PROBLEM REQUIREMENTS:
Your task is to restate every entry below word for word and omit the images.

Collected data:
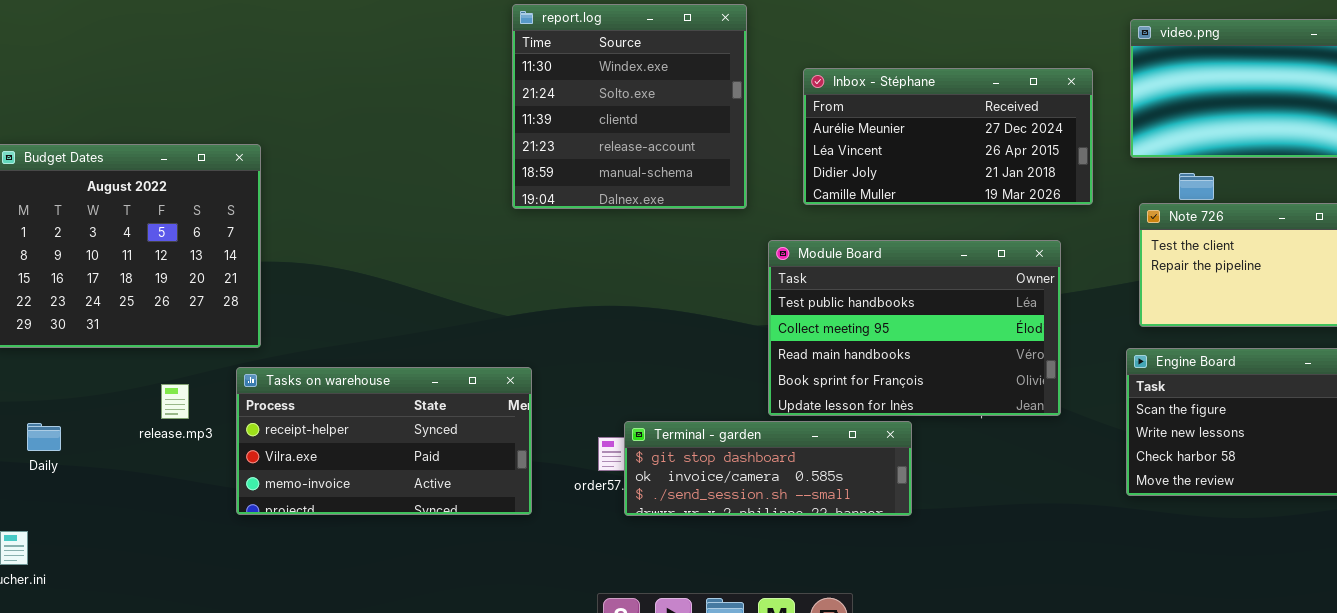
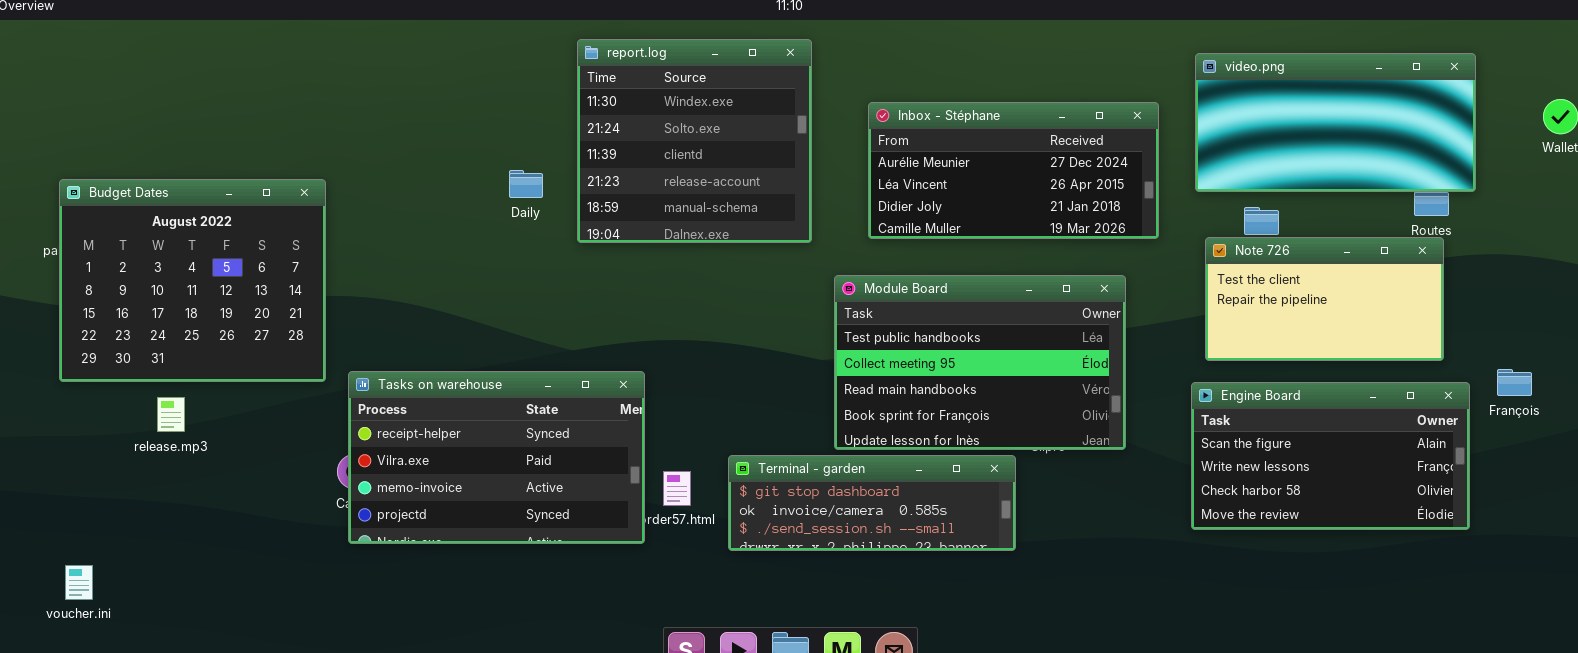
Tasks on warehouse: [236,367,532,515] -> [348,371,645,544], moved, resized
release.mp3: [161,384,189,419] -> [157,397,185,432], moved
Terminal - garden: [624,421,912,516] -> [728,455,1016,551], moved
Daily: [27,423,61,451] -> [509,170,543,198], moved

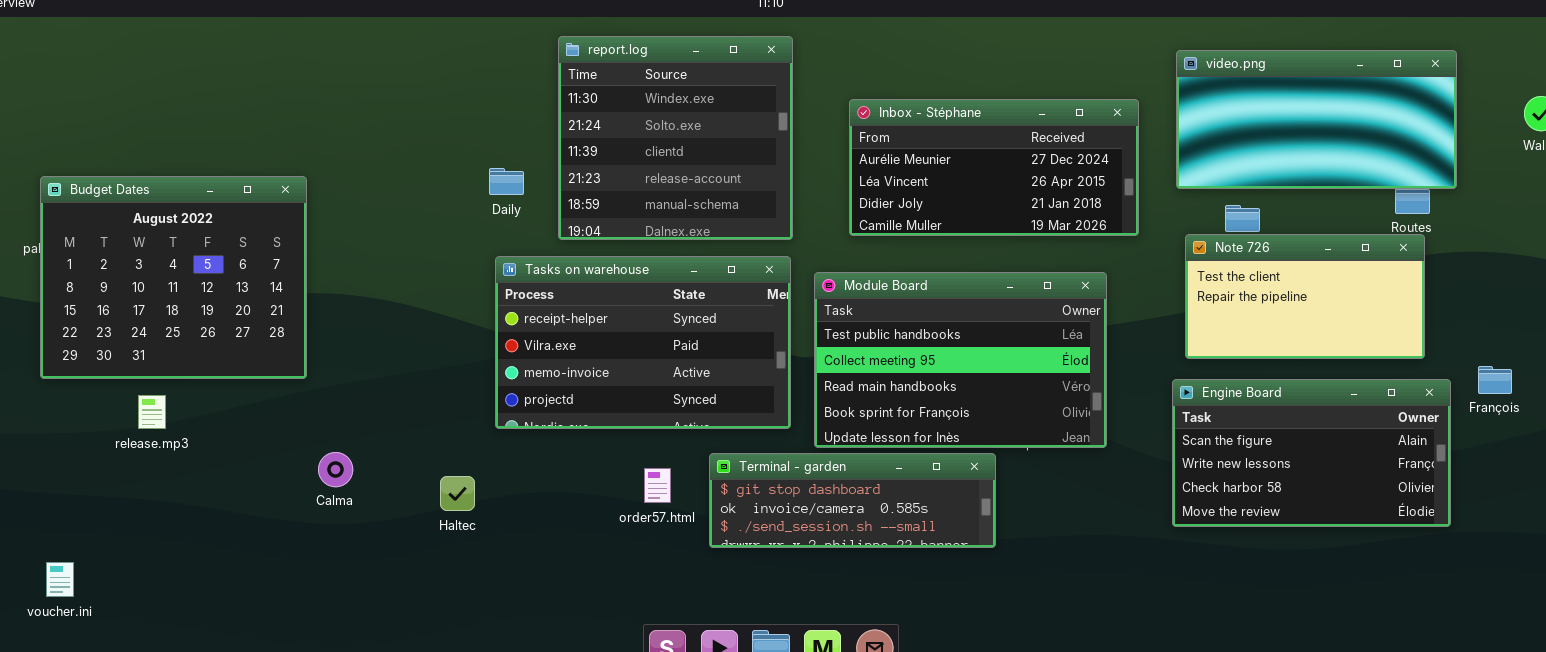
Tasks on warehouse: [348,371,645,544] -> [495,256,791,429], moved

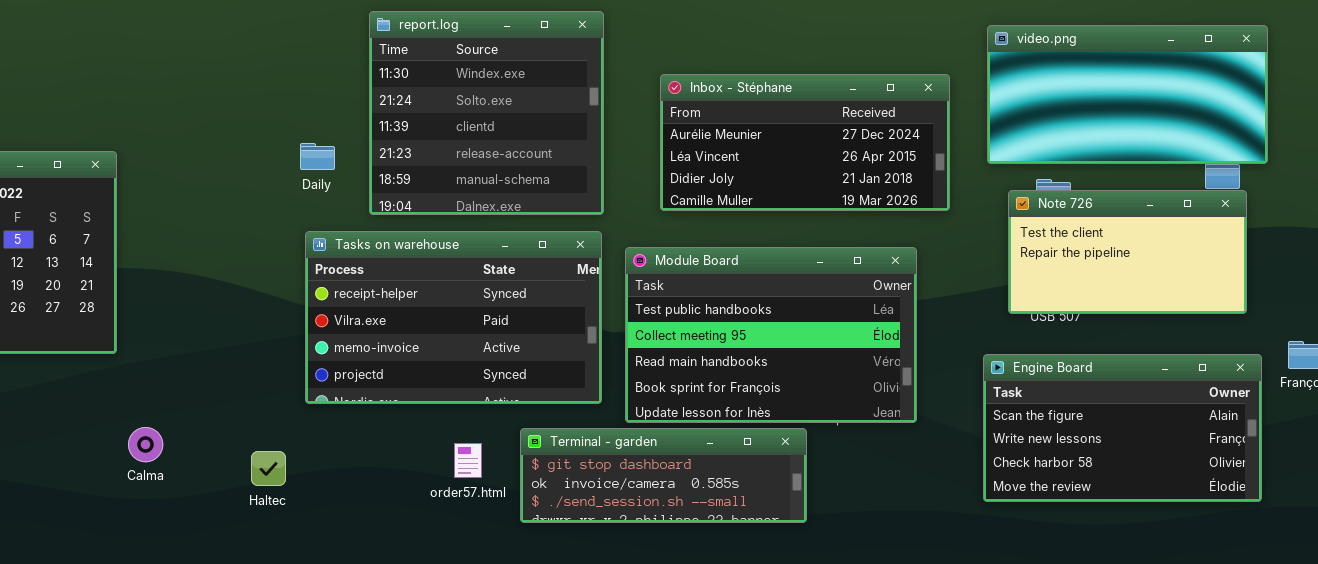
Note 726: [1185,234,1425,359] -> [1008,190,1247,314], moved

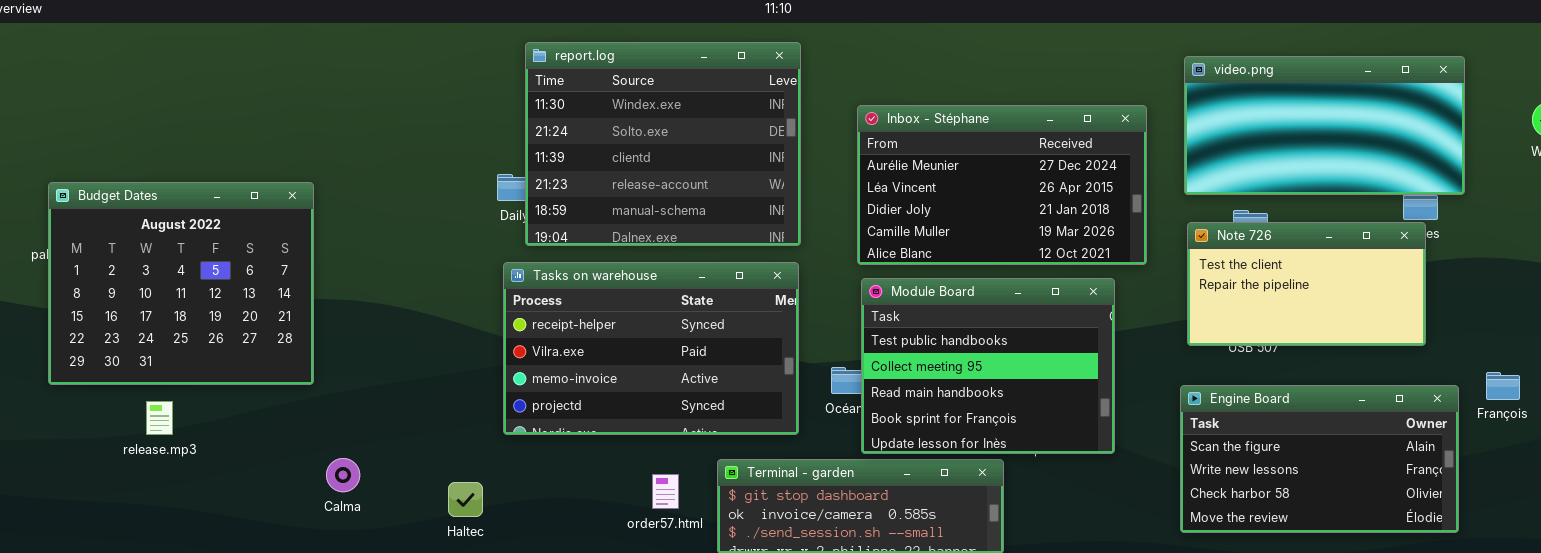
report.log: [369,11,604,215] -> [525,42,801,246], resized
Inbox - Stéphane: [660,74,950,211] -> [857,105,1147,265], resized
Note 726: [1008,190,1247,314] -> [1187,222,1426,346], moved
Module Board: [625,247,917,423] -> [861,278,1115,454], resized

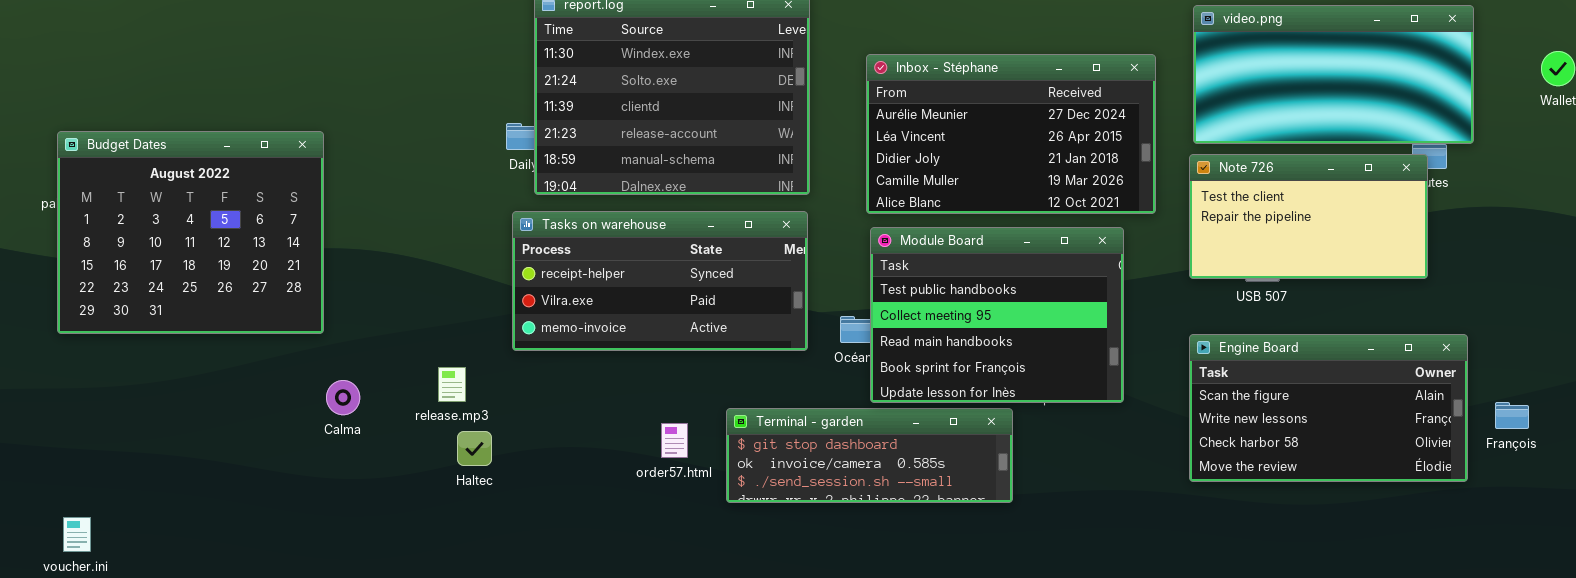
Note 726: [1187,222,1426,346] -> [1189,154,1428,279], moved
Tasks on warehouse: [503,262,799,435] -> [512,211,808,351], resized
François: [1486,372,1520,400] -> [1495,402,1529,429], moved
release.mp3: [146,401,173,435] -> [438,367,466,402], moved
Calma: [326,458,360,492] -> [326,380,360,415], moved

RESULT:
Tasks on warehouse: [236,367,532,515] -> [348,371,645,544], moved, resized
release.mp3: [161,384,189,419] -> [157,397,185,432], moved
Terminal - garden: [624,421,912,516] -> [728,455,1016,551], moved
Daily: [27,423,61,451] -> [509,170,543,198], moved

Tasks on warehouse: [348,371,645,544] -> [495,256,791,429], moved

Note 726: [1185,234,1425,359] -> [1008,190,1247,314], moved

report.log: [369,11,604,215] -> [525,42,801,246], resized
Inbox - Stéphane: [660,74,950,211] -> [857,105,1147,265], resized
Note 726: [1008,190,1247,314] -> [1187,222,1426,346], moved
Module Board: [625,247,917,423] -> [861,278,1115,454], resized

Note 726: [1187,222,1426,346] -> [1189,154,1428,279], moved
Tasks on warehouse: [503,262,799,435] -> [512,211,808,351], resized
François: [1486,372,1520,400] -> [1495,402,1529,429], moved
release.mp3: [146,401,173,435] -> [438,367,466,402], moved
Calma: [326,458,360,492] -> [326,380,360,415], moved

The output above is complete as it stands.